— PROBLEM DETAILS —
Set down exactly the lines from the one containing "BT pin TXD: none -> D12" to the final line of the records below, with every picture omitted.

— DATA SHOWN —
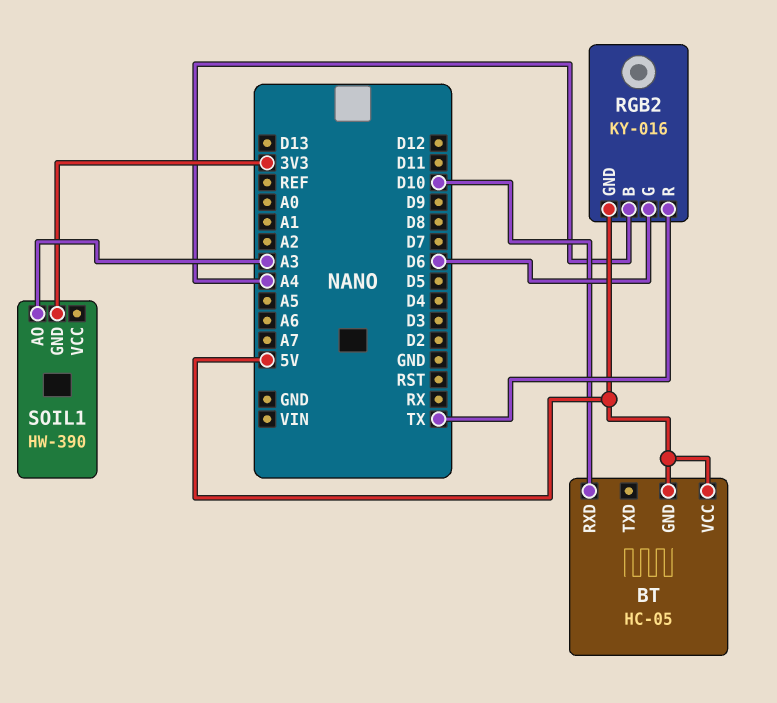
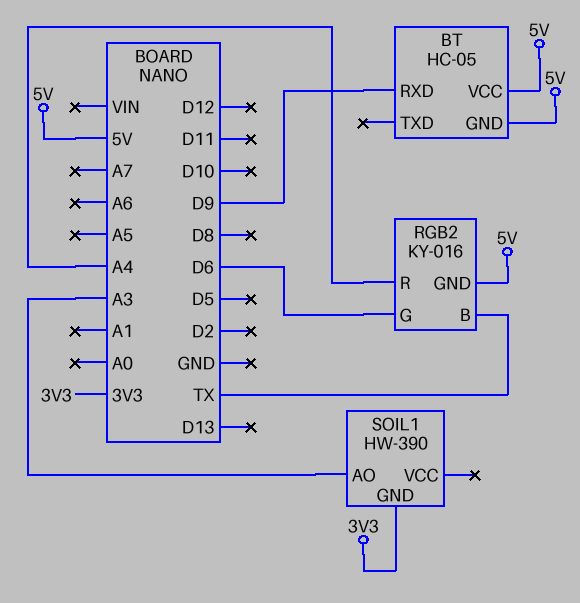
BT pin RXD: D10 -> D9
RGB2 pin B: A4 -> TX
RGB2 pin R: TX -> A4

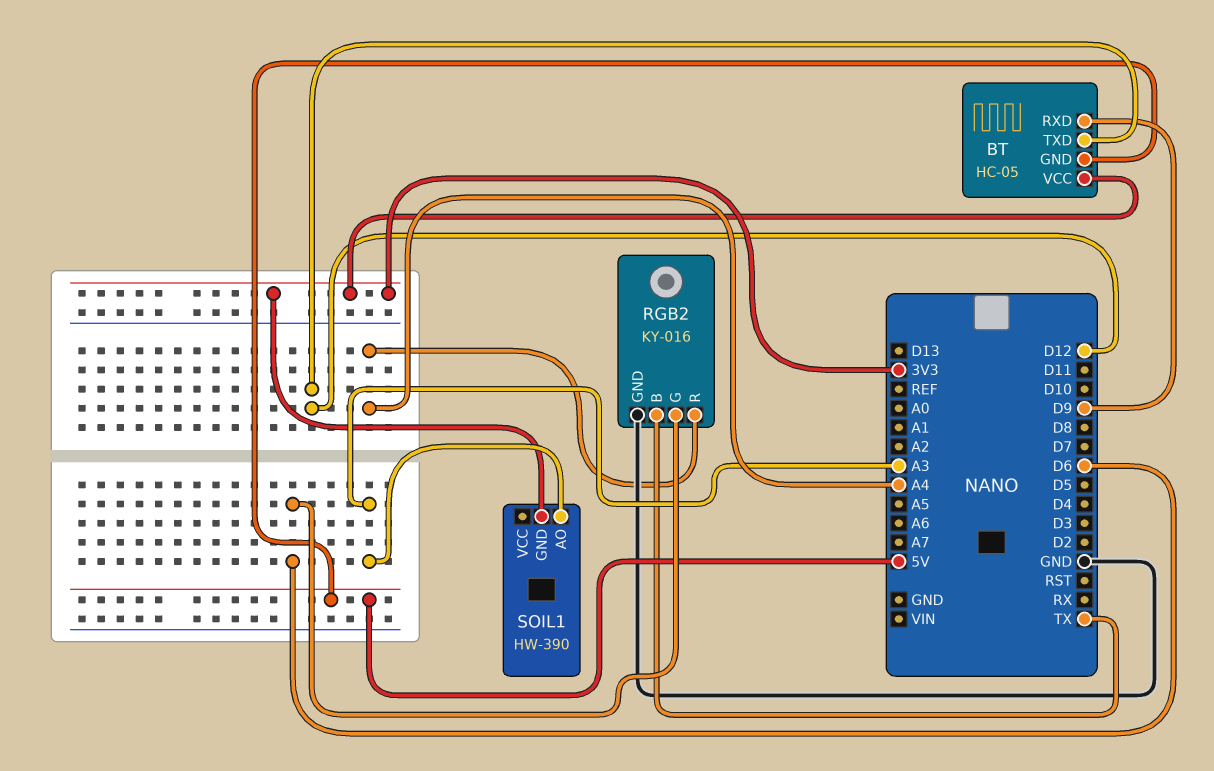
BT pin TXD: none -> D12
BT pin VCC: 5V -> 3V3
RGB2 pin GND: 5V -> GND

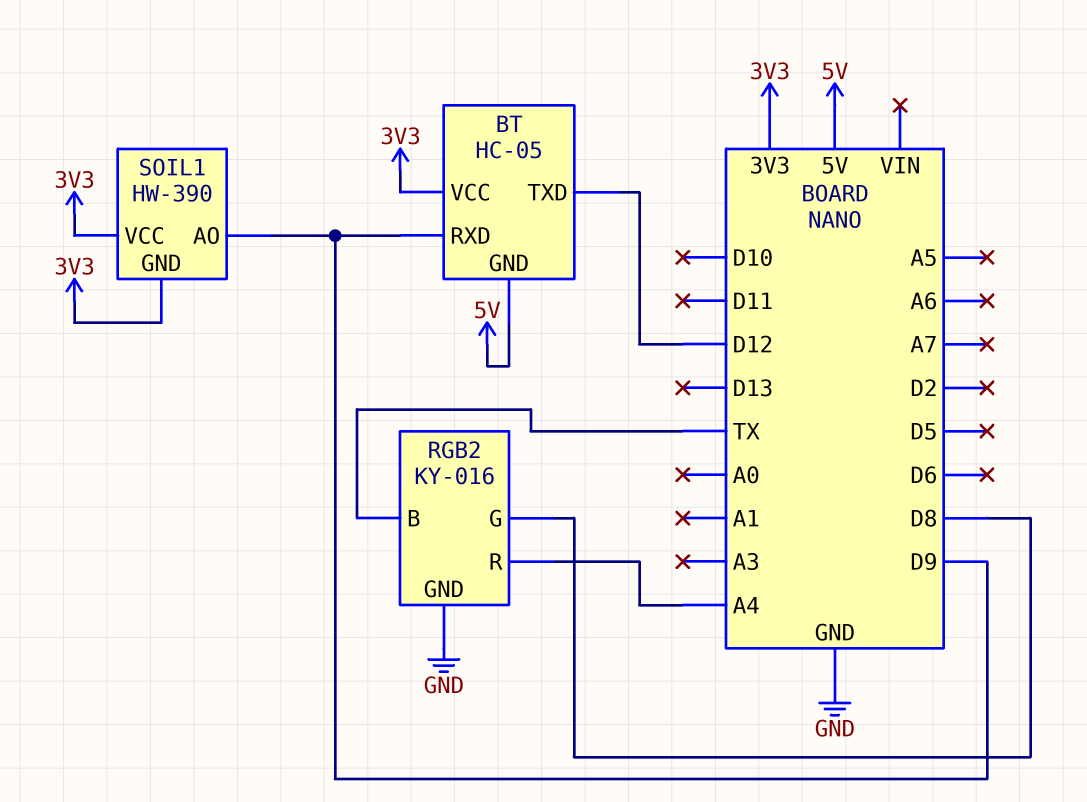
RGB2 pin G: D6 -> D8
SOIL1 pin AO: A3 -> D9
SOIL1 pin VCC: none -> 3V3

— RESULT OF THIS EXERCISE —
BT pin TXD: none -> D12
BT pin VCC: 5V -> 3V3
RGB2 pin GND: 5V -> GND

RGB2 pin G: D6 -> D8
SOIL1 pin AO: A3 -> D9
SOIL1 pin VCC: none -> 3V3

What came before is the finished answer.